* _Written problem_:
Reproduce only the stretch from the line containing "future [1225, 1070]" through the line containing "This page has", substituting "recital" for "concert" and leaving everything else unchanged.
======== Task material
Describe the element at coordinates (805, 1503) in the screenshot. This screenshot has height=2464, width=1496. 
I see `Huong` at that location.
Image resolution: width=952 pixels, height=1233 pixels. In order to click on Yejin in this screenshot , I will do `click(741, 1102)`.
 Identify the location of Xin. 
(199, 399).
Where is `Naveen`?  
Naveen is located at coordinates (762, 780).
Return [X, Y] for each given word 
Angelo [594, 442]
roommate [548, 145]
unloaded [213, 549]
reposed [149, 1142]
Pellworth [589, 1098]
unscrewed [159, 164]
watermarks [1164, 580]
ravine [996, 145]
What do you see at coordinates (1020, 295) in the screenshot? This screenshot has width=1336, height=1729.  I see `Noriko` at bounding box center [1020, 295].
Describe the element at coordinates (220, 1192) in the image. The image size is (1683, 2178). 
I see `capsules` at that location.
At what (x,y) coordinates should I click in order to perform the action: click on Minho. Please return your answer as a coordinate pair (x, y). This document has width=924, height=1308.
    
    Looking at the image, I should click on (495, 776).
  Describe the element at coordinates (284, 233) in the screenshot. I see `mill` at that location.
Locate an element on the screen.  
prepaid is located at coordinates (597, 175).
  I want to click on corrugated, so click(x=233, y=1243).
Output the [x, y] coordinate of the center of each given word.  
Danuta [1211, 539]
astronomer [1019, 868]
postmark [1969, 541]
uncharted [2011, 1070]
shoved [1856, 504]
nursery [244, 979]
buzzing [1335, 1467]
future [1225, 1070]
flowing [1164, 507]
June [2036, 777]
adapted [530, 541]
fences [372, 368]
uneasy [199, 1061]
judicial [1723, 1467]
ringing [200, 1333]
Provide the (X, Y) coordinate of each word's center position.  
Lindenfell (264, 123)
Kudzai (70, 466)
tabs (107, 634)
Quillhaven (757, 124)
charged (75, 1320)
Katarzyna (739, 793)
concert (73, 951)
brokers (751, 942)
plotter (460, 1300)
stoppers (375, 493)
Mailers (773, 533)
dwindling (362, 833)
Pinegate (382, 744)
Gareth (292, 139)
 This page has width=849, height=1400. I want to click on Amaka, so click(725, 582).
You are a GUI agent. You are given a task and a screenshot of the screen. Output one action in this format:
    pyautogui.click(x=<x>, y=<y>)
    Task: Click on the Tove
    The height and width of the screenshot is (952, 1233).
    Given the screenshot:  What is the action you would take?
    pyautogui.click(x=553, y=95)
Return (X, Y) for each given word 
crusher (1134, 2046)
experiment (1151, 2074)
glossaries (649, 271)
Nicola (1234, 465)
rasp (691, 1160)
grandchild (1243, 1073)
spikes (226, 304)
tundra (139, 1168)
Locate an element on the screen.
================
* _Solved exercise_:
future [1225, 1070]
flowing [1164, 507]
June [2036, 777]
adapted [530, 541]
fences [372, 368]
uneasy [199, 1061]
judicial [1723, 1467]
ringing [200, 1333]
Provide the (X, Y) coordinate of each word's center position.  
Lindenfell (264, 123)
Kudzai (70, 466)
tabs (107, 634)
Quillhaven (757, 124)
charged (75, 1320)
Katarzyna (739, 793)
recital (73, 951)
brokers (751, 942)
plotter (460, 1300)
stoppers (375, 493)
Mailers (773, 533)
dwindling (362, 833)
Pinegate (382, 744)
Gareth (292, 139)
 This page has width=849, height=1400. I want to click on Amaka, so click(725, 582).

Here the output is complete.